Brief:
Would you print out every entry exactly as given?

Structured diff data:
-=-=-=-=-
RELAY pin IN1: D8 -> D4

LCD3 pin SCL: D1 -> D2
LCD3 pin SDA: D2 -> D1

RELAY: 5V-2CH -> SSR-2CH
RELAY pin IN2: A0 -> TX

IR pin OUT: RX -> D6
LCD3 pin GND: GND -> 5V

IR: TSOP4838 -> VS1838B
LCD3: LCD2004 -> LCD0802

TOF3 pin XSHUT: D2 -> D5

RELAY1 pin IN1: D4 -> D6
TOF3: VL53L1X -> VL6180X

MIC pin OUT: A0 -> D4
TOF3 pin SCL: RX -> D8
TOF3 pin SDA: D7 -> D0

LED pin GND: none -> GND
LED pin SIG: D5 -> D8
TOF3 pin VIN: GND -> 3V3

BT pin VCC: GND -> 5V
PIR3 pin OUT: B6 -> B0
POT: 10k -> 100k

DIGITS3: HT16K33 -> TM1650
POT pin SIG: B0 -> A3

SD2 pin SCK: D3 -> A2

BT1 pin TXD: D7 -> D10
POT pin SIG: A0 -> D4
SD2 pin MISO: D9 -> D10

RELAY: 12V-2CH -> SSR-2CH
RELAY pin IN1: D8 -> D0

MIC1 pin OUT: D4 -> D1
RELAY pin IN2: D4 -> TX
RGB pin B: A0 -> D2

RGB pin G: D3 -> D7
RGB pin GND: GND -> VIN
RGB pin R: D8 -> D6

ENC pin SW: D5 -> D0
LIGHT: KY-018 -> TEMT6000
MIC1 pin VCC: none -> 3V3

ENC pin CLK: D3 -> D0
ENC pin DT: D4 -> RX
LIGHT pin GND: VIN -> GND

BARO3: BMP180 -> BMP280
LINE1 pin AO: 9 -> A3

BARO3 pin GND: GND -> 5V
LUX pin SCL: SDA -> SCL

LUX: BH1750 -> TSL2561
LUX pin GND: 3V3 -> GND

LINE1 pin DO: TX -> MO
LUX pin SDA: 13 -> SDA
-=-=-=-=-
Answer for the task:
RELAY pin IN1: D8 -> D4

LCD3 pin SCL: D1 -> D2
LCD3 pin SDA: D2 -> D1

RELAY: 5V-2CH -> SSR-2CH
RELAY pin IN2: A0 -> TX

IR pin OUT: RX -> D6
LCD3 pin GND: GND -> 5V

IR: TSOP4838 -> VS1838B
LCD3: LCD2004 -> LCD0802

TOF3 pin XSHUT: D2 -> D5

RELAY1 pin IN1: D4 -> D6
TOF3: VL53L1X -> VL6180X

MIC pin OUT: A0 -> D4
TOF3 pin SCL: RX -> D8
TOF3 pin SDA: D7 -> D0

LED pin GND: none -> GND
LED pin SIG: D5 -> D8
TOF3 pin VIN: GND -> 3V3

BT pin VCC: GND -> 5V
PIR3 pin OUT: B6 -> B0
POT: 10k -> 100k

DIGITS3: HT16K33 -> TM1650
POT pin SIG: B0 -> A3

SD2 pin SCK: D3 -> A2

BT1 pin TXD: D7 -> D10
POT pin SIG: A0 -> D4
SD2 pin MISO: D9 -> D10

RELAY: 12V-2CH -> SSR-2CH
RELAY pin IN1: D8 -> D0

MIC1 pin OUT: D4 -> D1
RELAY pin IN2: D4 -> TX
RGB pin B: A0 -> D2

RGB pin G: D3 -> D7
RGB pin GND: GND -> VIN
RGB pin R: D8 -> D6

ENC pin SW: D5 -> D0
LIGHT: KY-018 -> TEMT6000
MIC1 pin VCC: none -> 3V3

ENC pin CLK: D3 -> D0
ENC pin DT: D4 -> RX
LIGHT pin GND: VIN -> GND

BARO3: BMP180 -> BMP280
LINE1 pin AO: 9 -> A3

BARO3 pin GND: GND -> 5V
LUX pin SCL: SDA -> SCL

LUX: BH1750 -> TSL2561
LUX pin GND: 3V3 -> GND

LINE1 pin DO: TX -> MO
LUX pin SDA: 13 -> SDA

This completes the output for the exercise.